Given data:

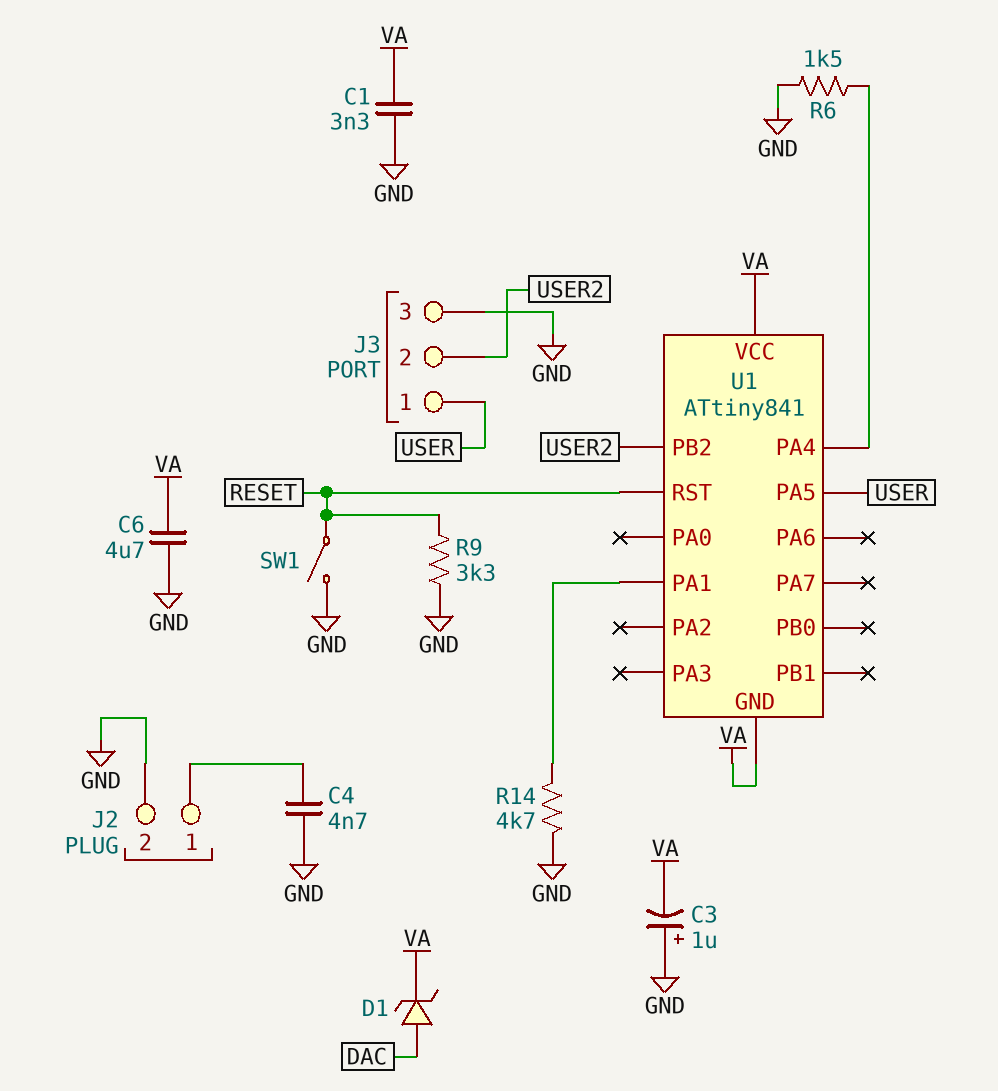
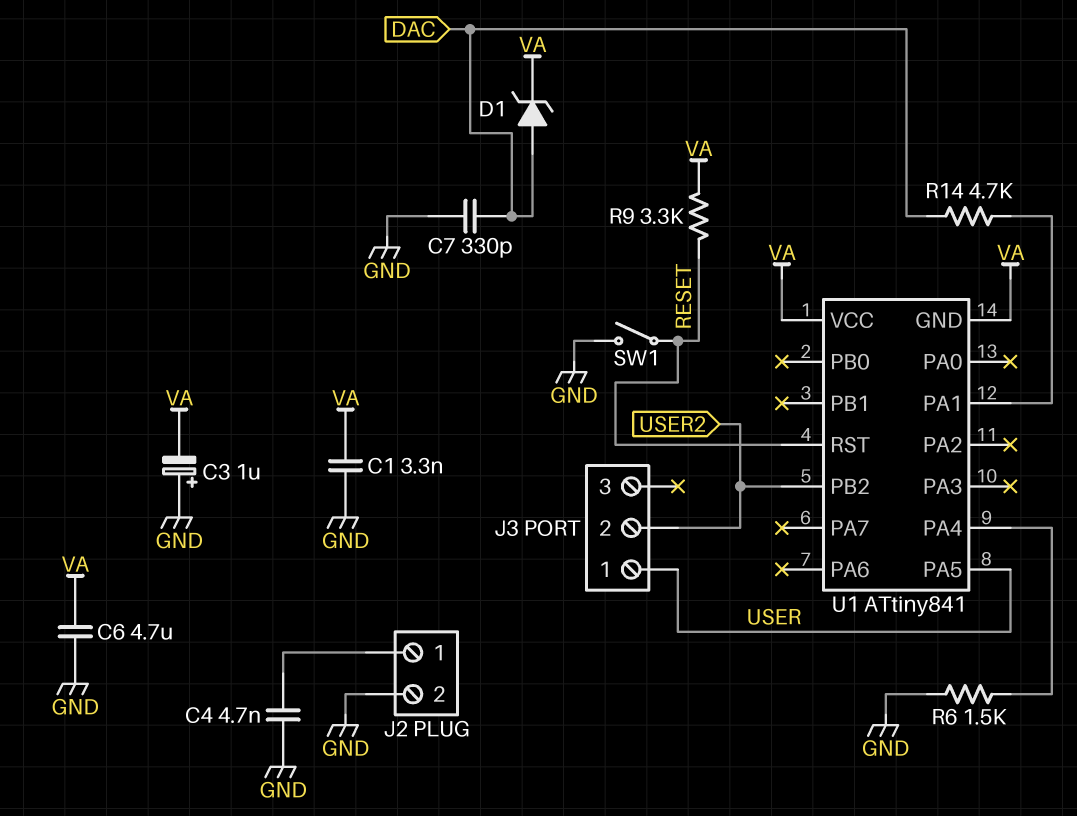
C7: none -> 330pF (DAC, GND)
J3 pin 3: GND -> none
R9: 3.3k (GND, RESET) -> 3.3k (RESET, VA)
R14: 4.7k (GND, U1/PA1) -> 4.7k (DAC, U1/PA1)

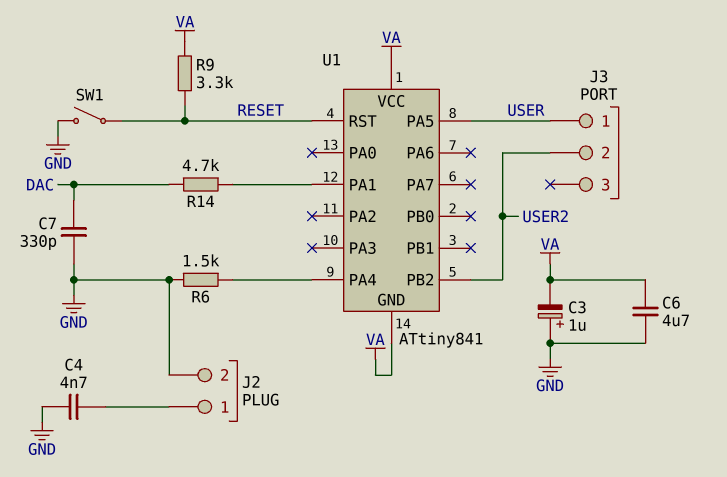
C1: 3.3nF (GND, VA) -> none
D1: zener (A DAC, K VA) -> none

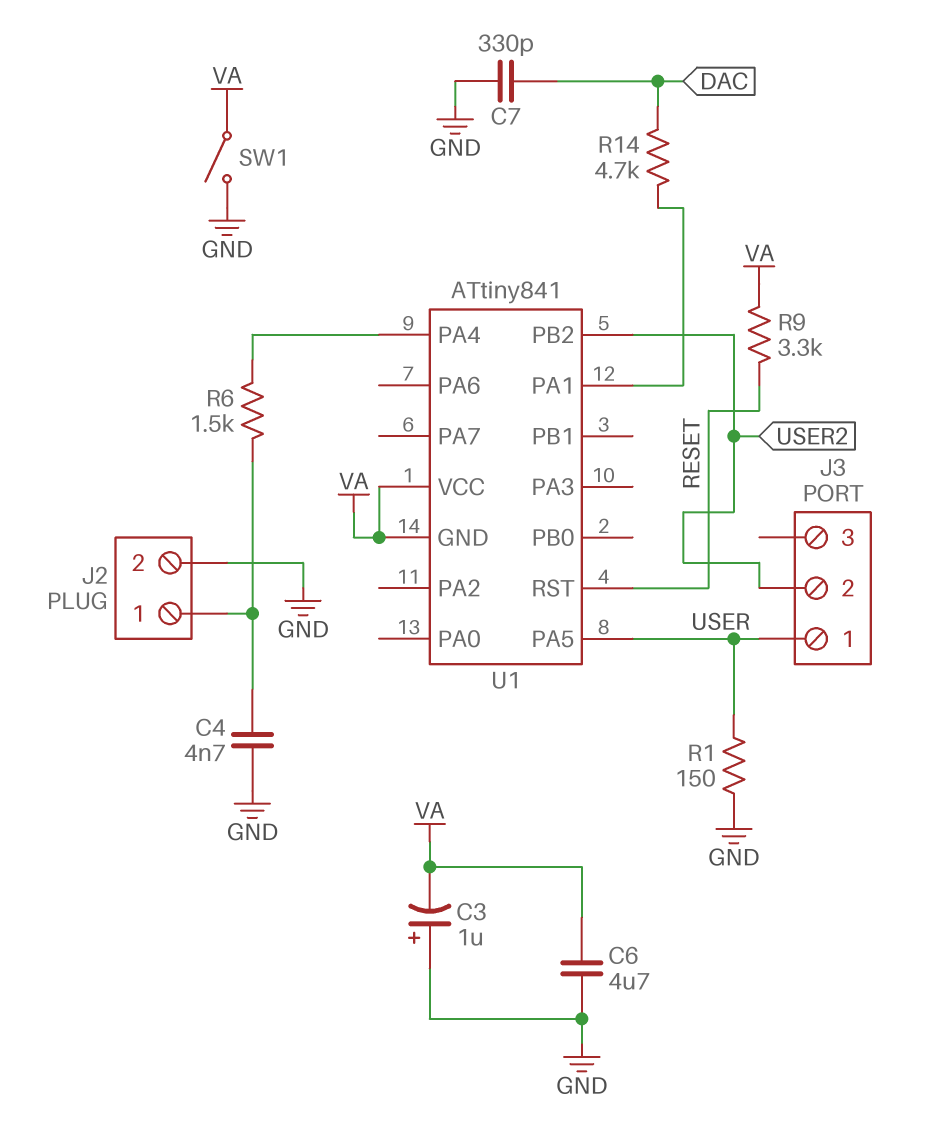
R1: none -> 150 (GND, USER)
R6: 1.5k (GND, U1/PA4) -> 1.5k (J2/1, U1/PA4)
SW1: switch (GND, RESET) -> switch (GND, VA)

Aim of the exercise: Write out the lines of the records exactly, starting at the one holding "R1: none -> 150 (GND, USER)" and ending with the last line, and include no others.

Result for this exercise:
R1: none -> 150 (GND, USER)
R6: 1.5k (GND, U1/PA4) -> 1.5k (J2/1, U1/PA4)
SW1: switch (GND, RESET) -> switch (GND, VA)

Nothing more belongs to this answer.